> Work to complete
Transcribe the records that follow exactly. Skip the pictures.

> Before-and-after coordinate records
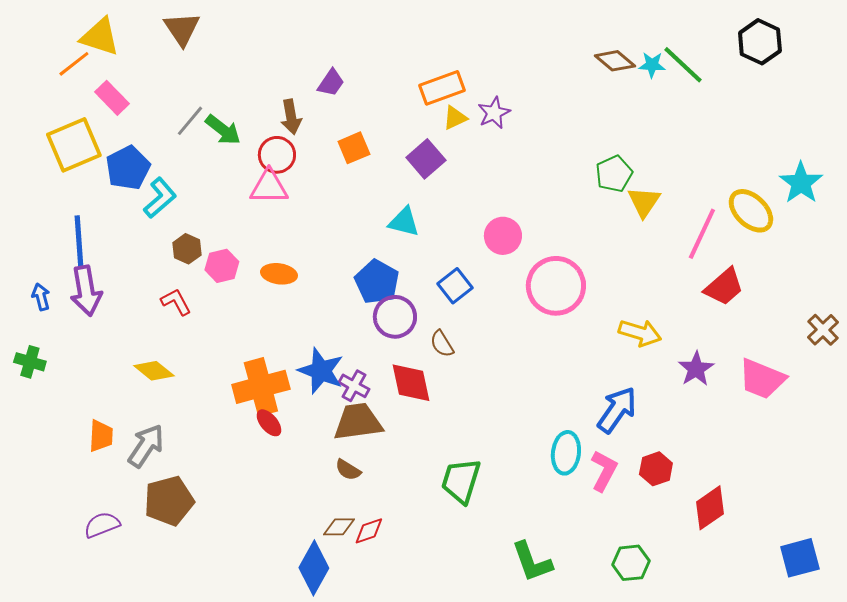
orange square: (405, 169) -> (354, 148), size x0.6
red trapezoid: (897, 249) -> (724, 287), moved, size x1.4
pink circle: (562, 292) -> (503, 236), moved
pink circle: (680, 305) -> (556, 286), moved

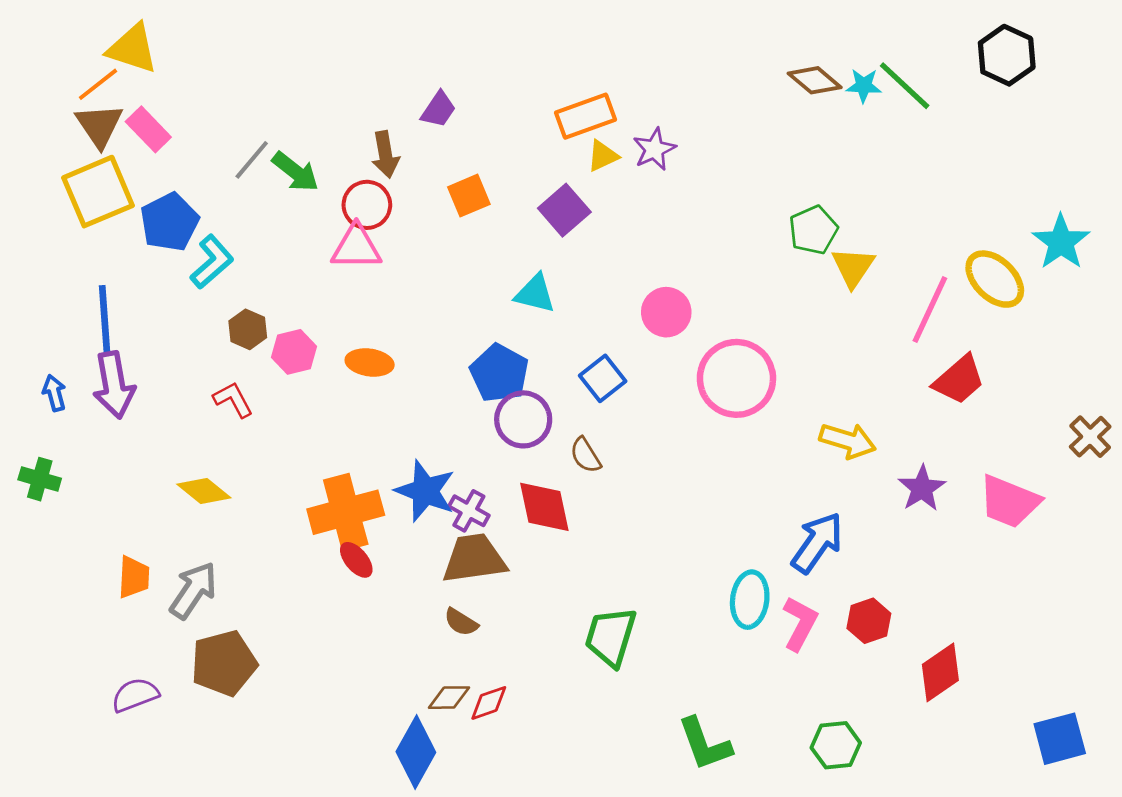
brown triangle: (182, 29) -> (99, 125), moved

> Solution below
orange square: (405, 169) -> (354, 148), size x0.6
red trapezoid: (897, 249) -> (724, 287), moved, size x1.4
pink circle: (562, 292) -> (503, 236), moved
pink circle: (680, 305) -> (556, 286), moved

brown triangle: (182, 29) -> (99, 125), moved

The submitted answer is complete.